**Task directions:** Every line from the one with "green arrow at" to the end of the data needs to be copied exactly, and no line before it.

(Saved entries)
+ + +

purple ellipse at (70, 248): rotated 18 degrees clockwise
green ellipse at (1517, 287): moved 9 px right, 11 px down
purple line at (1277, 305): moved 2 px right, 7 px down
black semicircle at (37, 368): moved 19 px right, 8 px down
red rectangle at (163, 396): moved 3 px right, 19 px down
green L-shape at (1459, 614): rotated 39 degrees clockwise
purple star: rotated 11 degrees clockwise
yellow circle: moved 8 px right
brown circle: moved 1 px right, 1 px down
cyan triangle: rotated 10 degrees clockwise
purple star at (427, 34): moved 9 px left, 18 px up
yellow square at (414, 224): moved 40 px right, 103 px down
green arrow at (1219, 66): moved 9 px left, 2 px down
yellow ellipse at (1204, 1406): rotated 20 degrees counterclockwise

+ + +

**Solved problem:**
green arrow at (1219, 66): moved 9 px left, 2 px down
yellow ellipse at (1204, 1406): rotated 20 degrees counterclockwise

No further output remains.